• _Your instructions_
Which lines run from the one with "(695, 164) = (563, 115): orange" through the end of the data? Retype them exactly, without pictures.

*** Records for this exercise ***

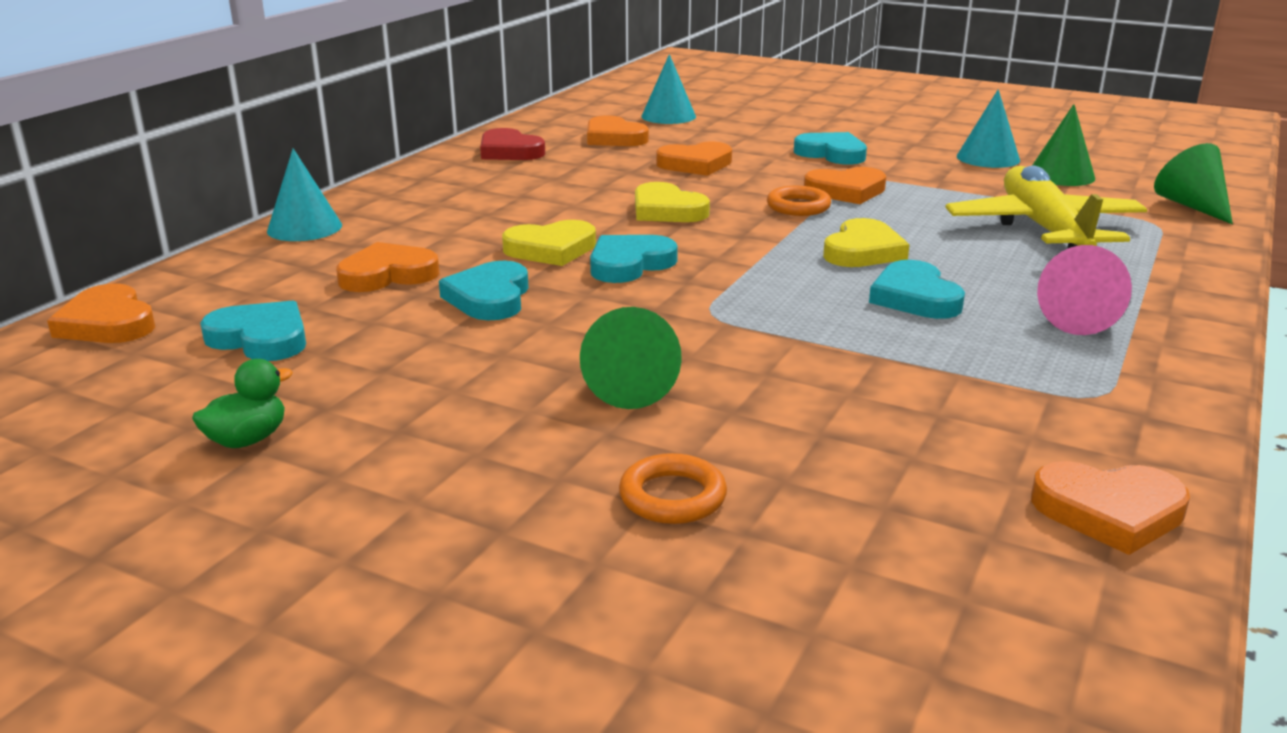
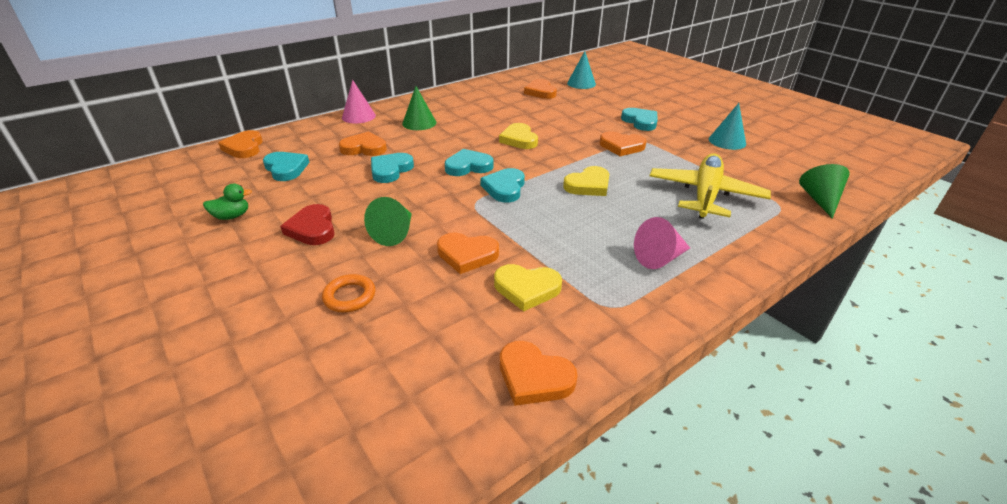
camera: 25 degrees right, 10 degrees up
(304, 228) = (358, 116): turquoise cone -> pink cone
(509, 151) = (484, 91): red heart -> red heart (312, 229)
(551, 249) = (443, 150): yellow heart -> yellow heart (527, 289)
(695, 164) = (563, 115): orange heart -> orange heart (467, 255)
(798, 206) = (585, 151): orange ring -> none
(915, 297) = (583, 220): turquoise heart -> turquoise heart (504, 188)
(1061, 175) = (758, 161): green cone -> green cone (419, 123)

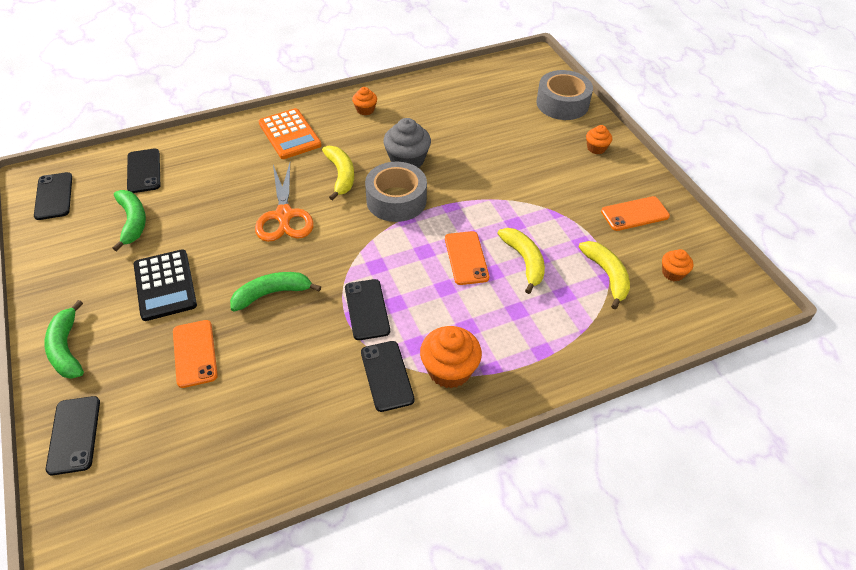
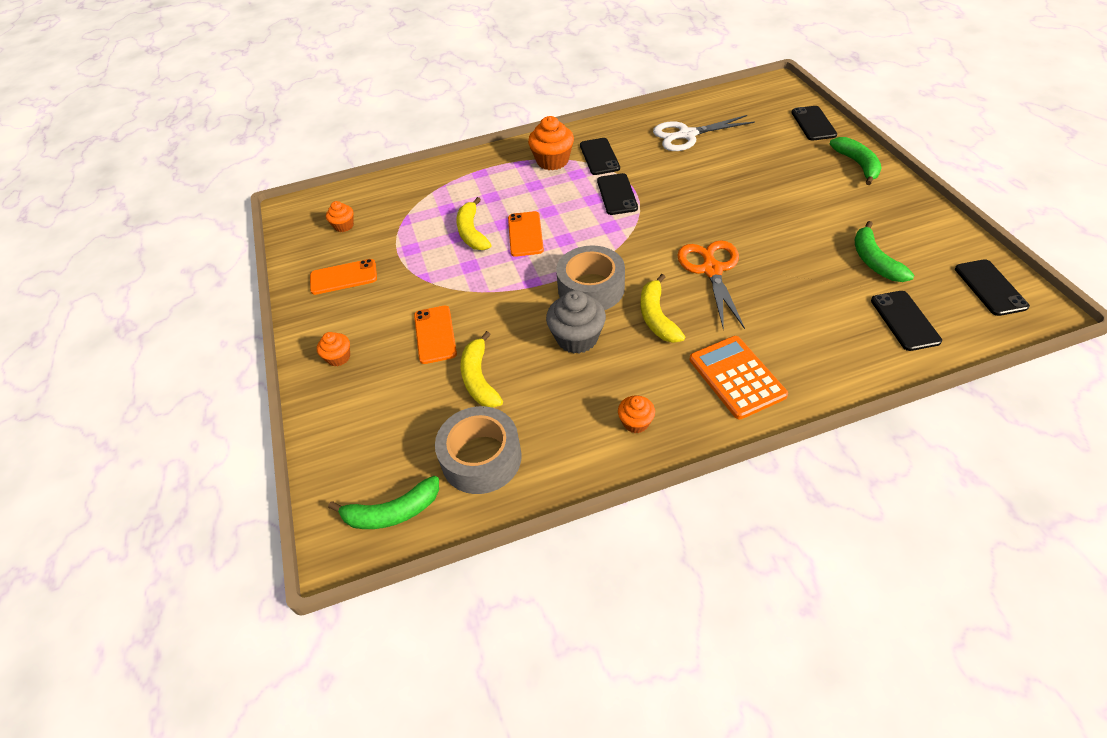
camera: 170 degrees left, 0 degrees up
(165, 285) = (803, 207): black calculator -> none
(194, 353) = (751, 164): orange phone -> orange phone (435, 334)
(261, 417) = (686, 135): none -> white scissors
(272, 294) = (702, 203): green banana -> green banana (392, 512)
(562, 103) = (345, 435): grey tape -> grey tape (481, 458)
(607, 275) = (403, 223): yellow banana -> yellow banana (479, 379)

*** End of Records for this exercise ***

• _Task response_
(695, 164) = (563, 115): orange heart -> orange heart (467, 255)
(798, 206) = (585, 151): orange ring -> none
(915, 297) = (583, 220): turquoise heart -> turquoise heart (504, 188)
(1061, 175) = (758, 161): green cone -> green cone (419, 123)

camera: 170 degrees left, 0 degrees up
(165, 285) = (803, 207): black calculator -> none
(194, 353) = (751, 164): orange phone -> orange phone (435, 334)
(261, 417) = (686, 135): none -> white scissors
(272, 294) = (702, 203): green banana -> green banana (392, 512)
(562, 103) = (345, 435): grey tape -> grey tape (481, 458)
(607, 275) = (403, 223): yellow banana -> yellow banana (479, 379)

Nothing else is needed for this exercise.